Task data.
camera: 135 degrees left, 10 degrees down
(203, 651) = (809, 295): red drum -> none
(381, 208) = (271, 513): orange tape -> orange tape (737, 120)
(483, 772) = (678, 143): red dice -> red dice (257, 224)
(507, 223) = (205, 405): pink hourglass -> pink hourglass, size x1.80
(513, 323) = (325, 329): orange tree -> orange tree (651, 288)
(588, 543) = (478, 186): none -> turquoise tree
...
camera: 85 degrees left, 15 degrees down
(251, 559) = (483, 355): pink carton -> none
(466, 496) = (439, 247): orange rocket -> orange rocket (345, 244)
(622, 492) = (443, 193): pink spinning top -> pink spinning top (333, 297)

Problem description. Look through the data above. Find each line with the string "tree" and copy it.

Result of the exercise.
(513, 323) = (325, 329): orange tree -> orange tree (651, 288)
(588, 543) = (478, 186): none -> turquoise tree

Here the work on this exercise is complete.